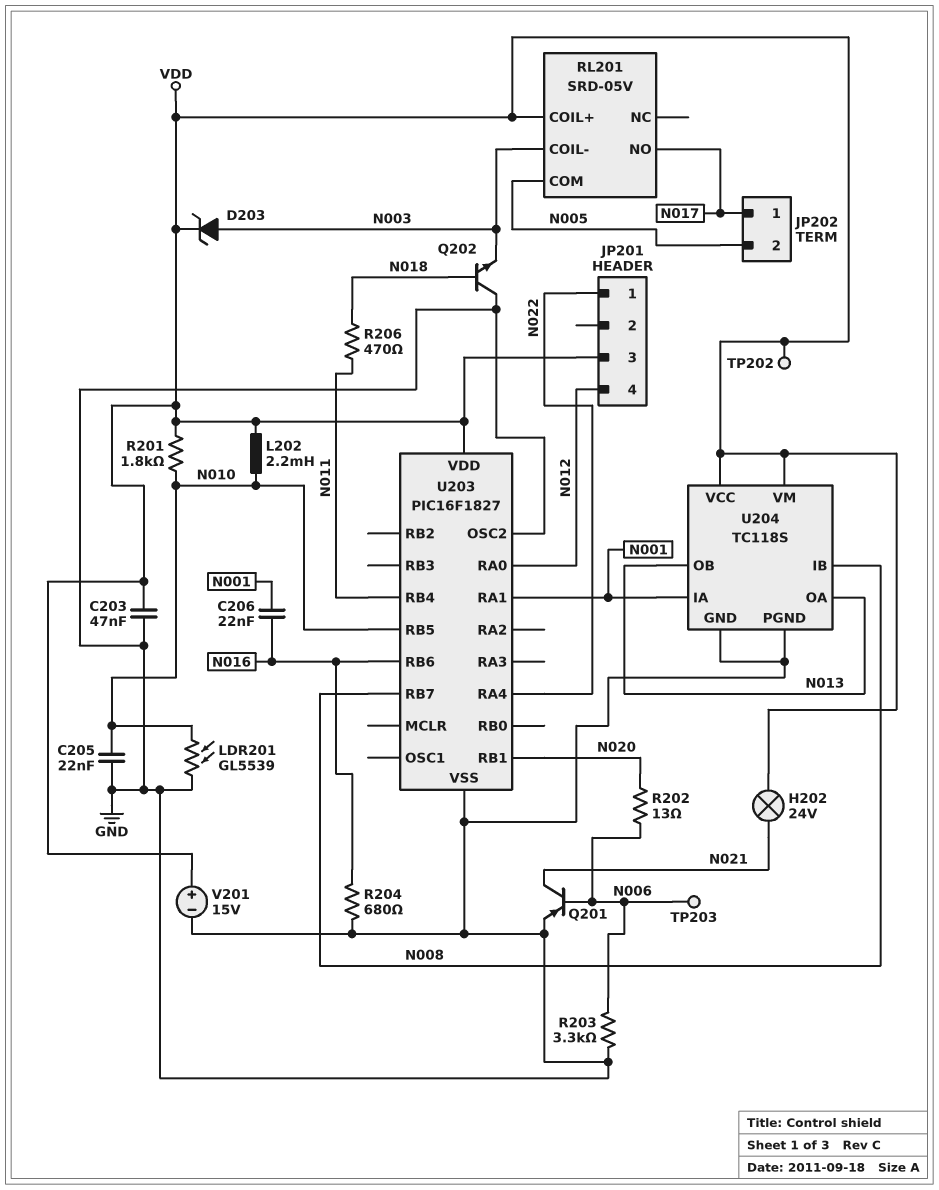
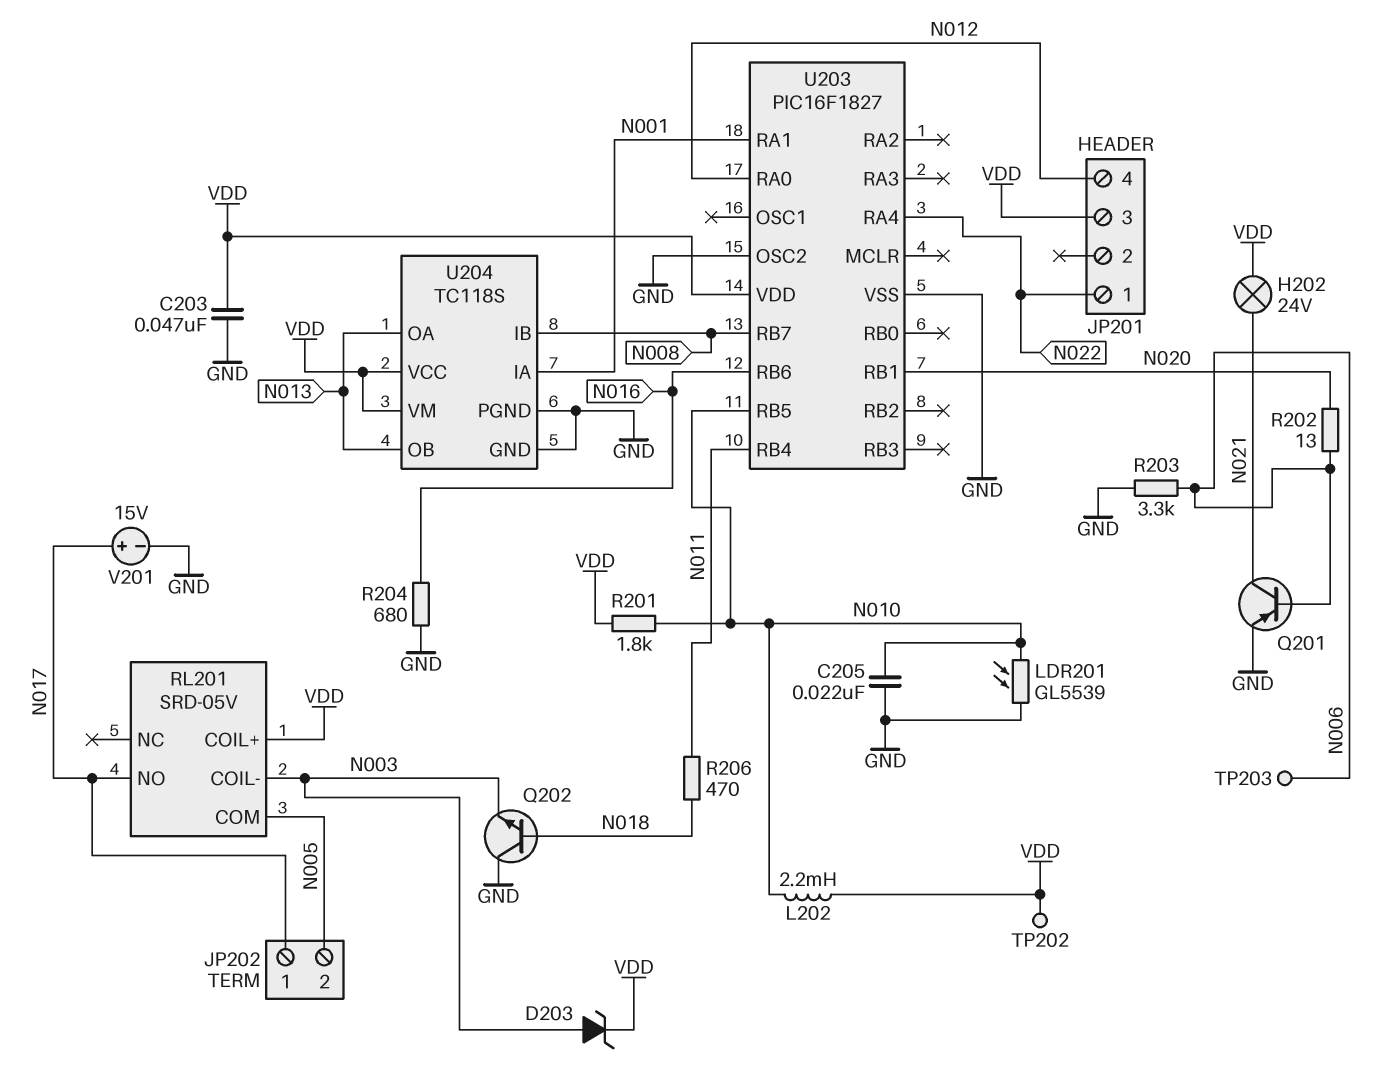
C206: 22nF (N001, N016) -> none
V201: 15V (plus VDD, minus GND) -> 15V (plus N017, minus GND)

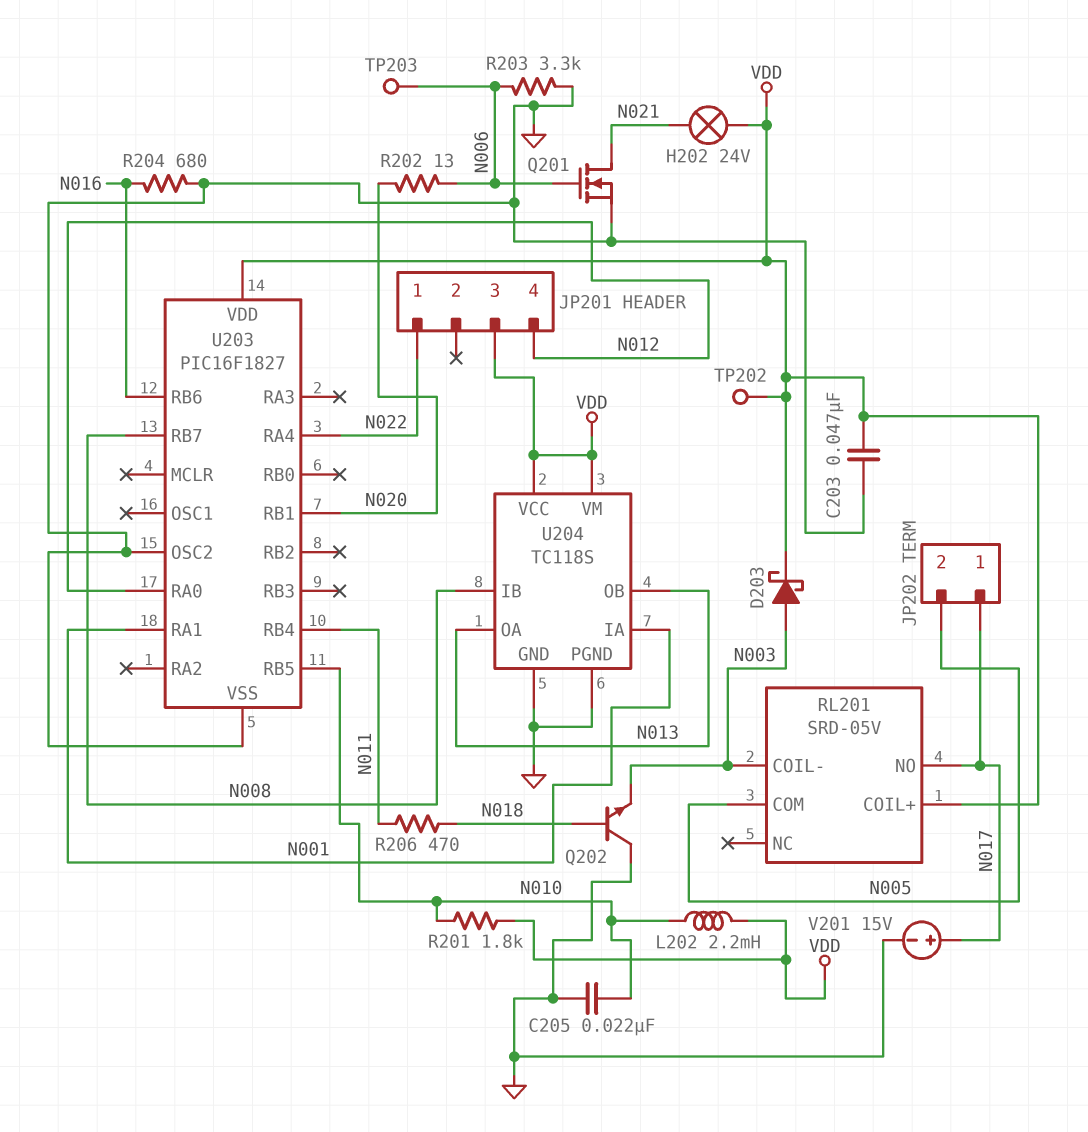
D203: zener (A N003, K VDD) -> schottky (A N003, K VDD)
LDR201: GL5539 (GND, N010) -> none
Q201: PNP (B N006, C N021, E GND) -> NMOS (G N006, D N021, S GND)

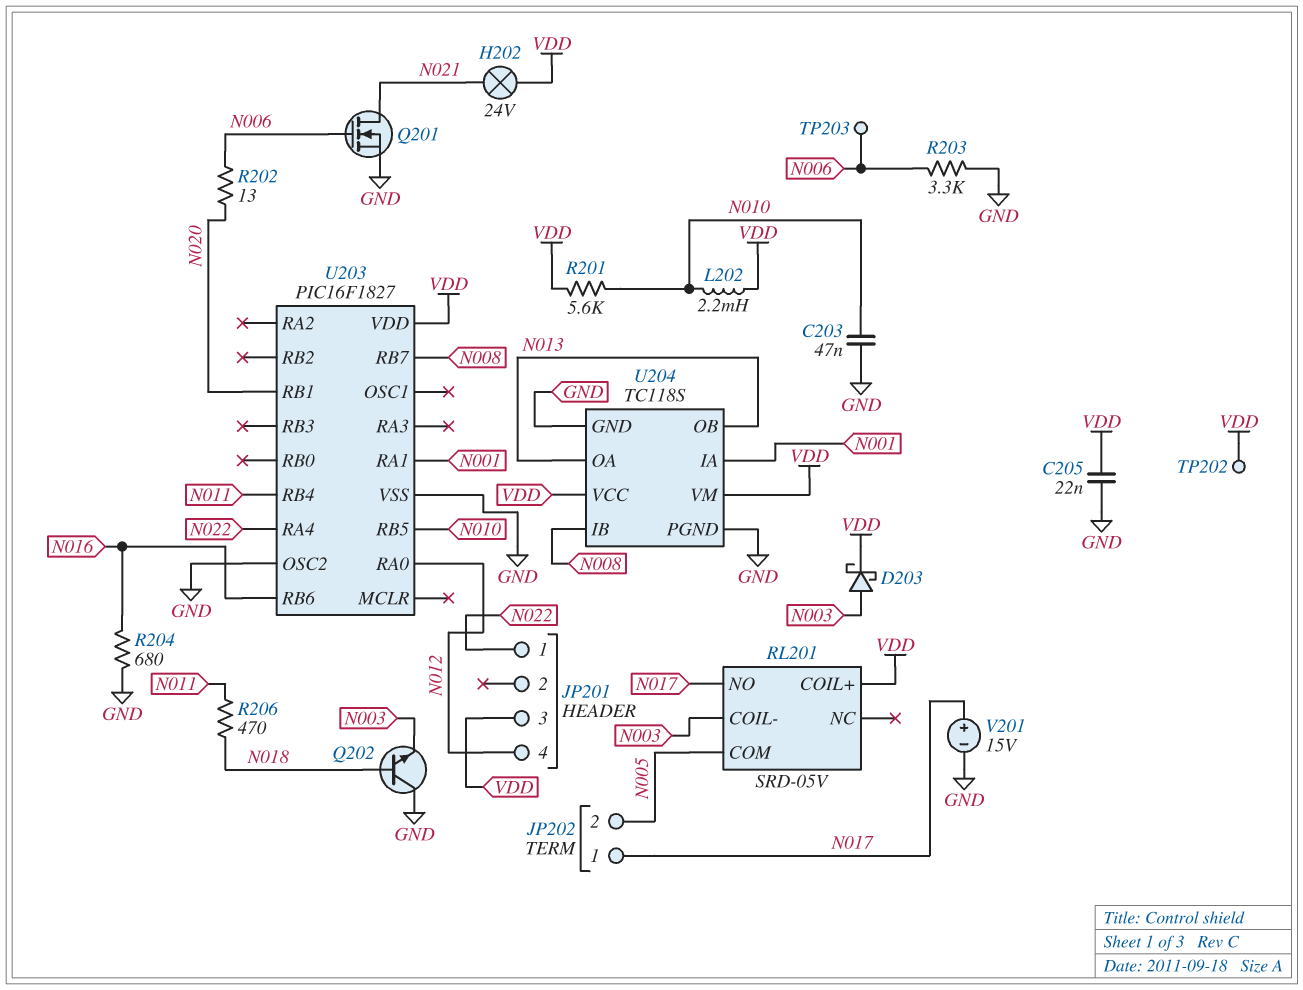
C203: 47nF (GND, VDD) -> 47nF (GND, N010)
C205: 22nF (GND, N010) -> 22nF (GND, VDD)
R201: 1.8k (N010, VDD) -> 5.6k (N010, VDD)

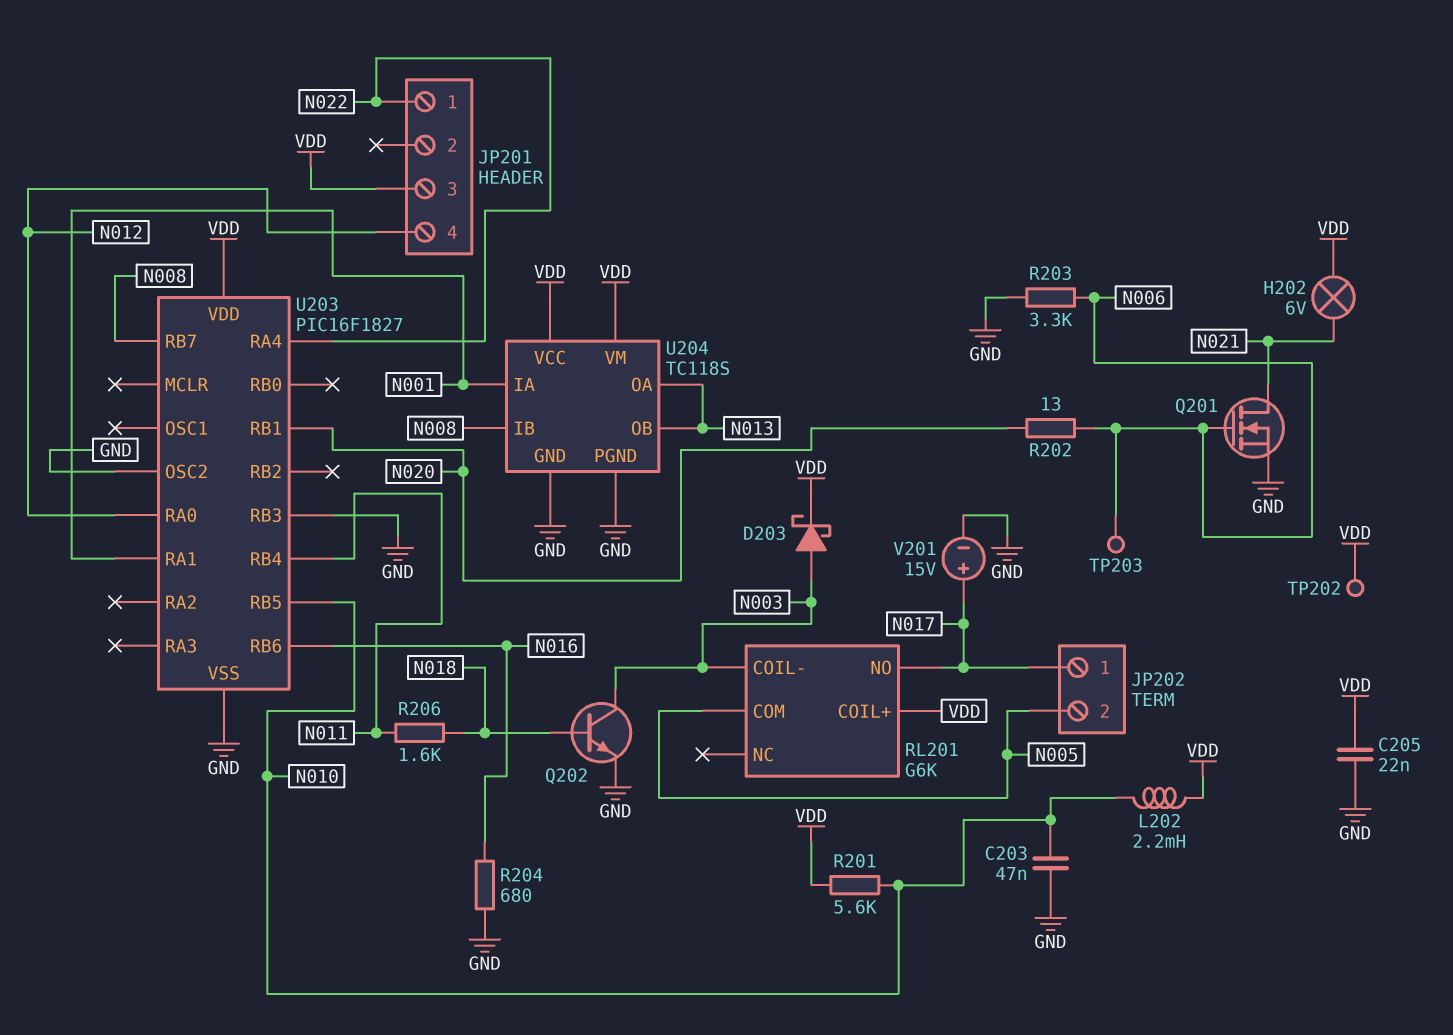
H202: lamp 24V (N021, VDD) -> lamp 6V (N021, VDD)
Q202: NPN (B N018, C GND, E N003) -> NPN (B N018, C N003, E GND)
R206: 470 (N011, N018) -> 1.6k (N011, N018)
RL201: SRD-05V -> G6K
U203 pin RB3: none -> GND

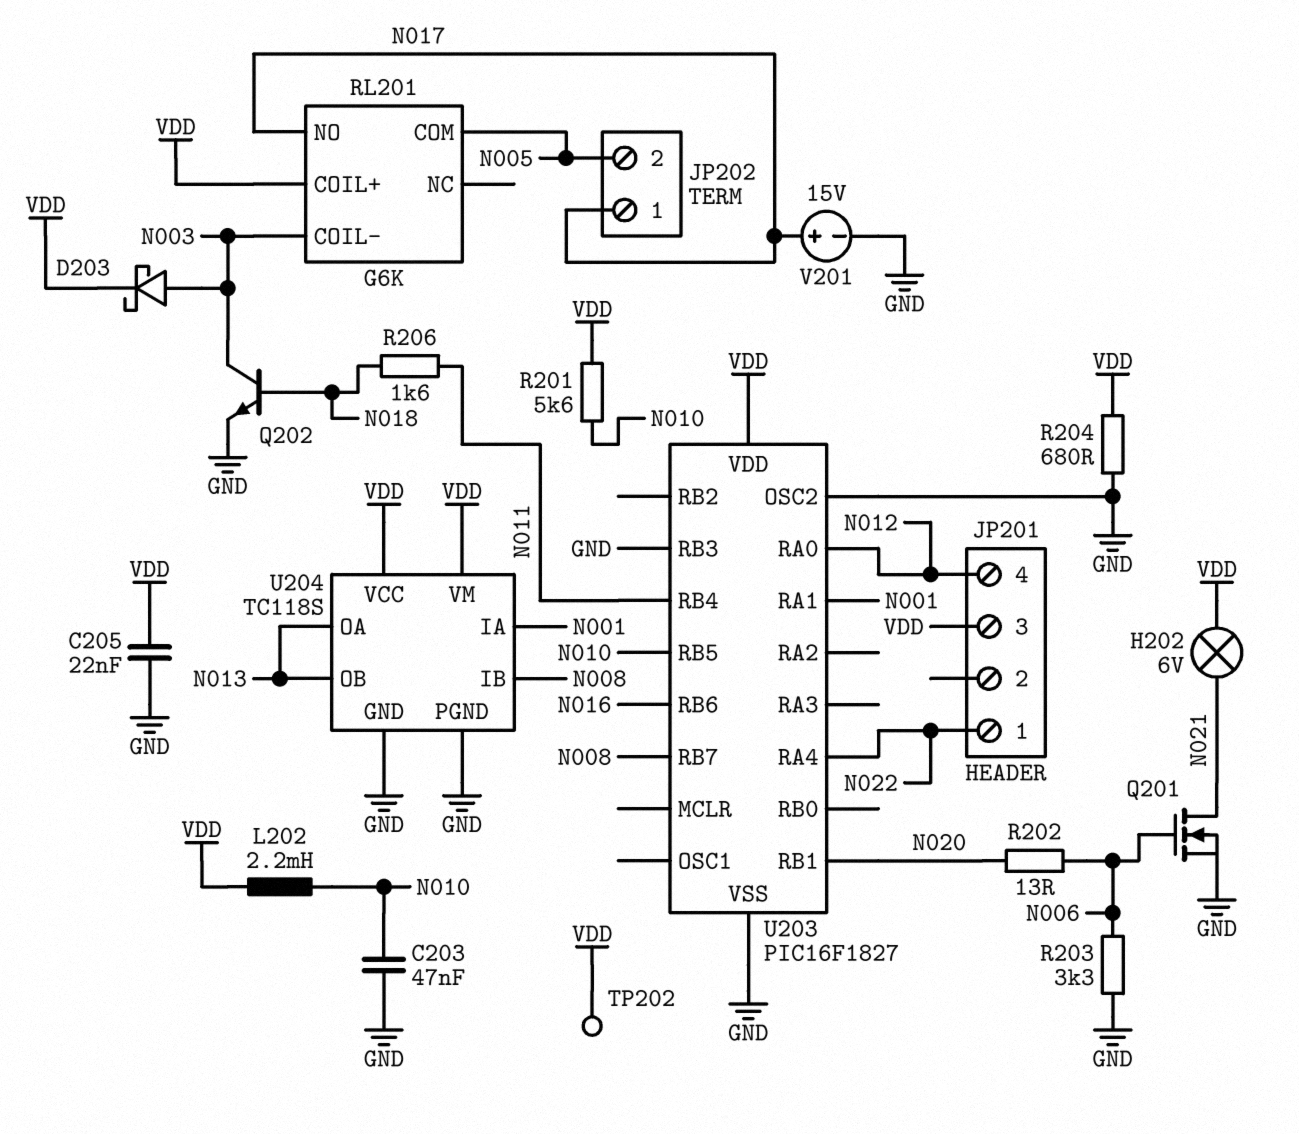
R204: 680 (GND, N016) -> 680 (GND, VDD)
TP203: test point (N006) -> none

Task goal — Your output should be only the lines from the line with "H202: lamp 24V" through the end of the data, exactly as they stand, and no pictures.

Exercise result —
H202: lamp 24V (N021, VDD) -> lamp 6V (N021, VDD)
Q202: NPN (B N018, C GND, E N003) -> NPN (B N018, C N003, E GND)
R206: 470 (N011, N018) -> 1.6k (N011, N018)
RL201: SRD-05V -> G6K
U203 pin RB3: none -> GND

R204: 680 (GND, N016) -> 680 (GND, VDD)
TP203: test point (N006) -> none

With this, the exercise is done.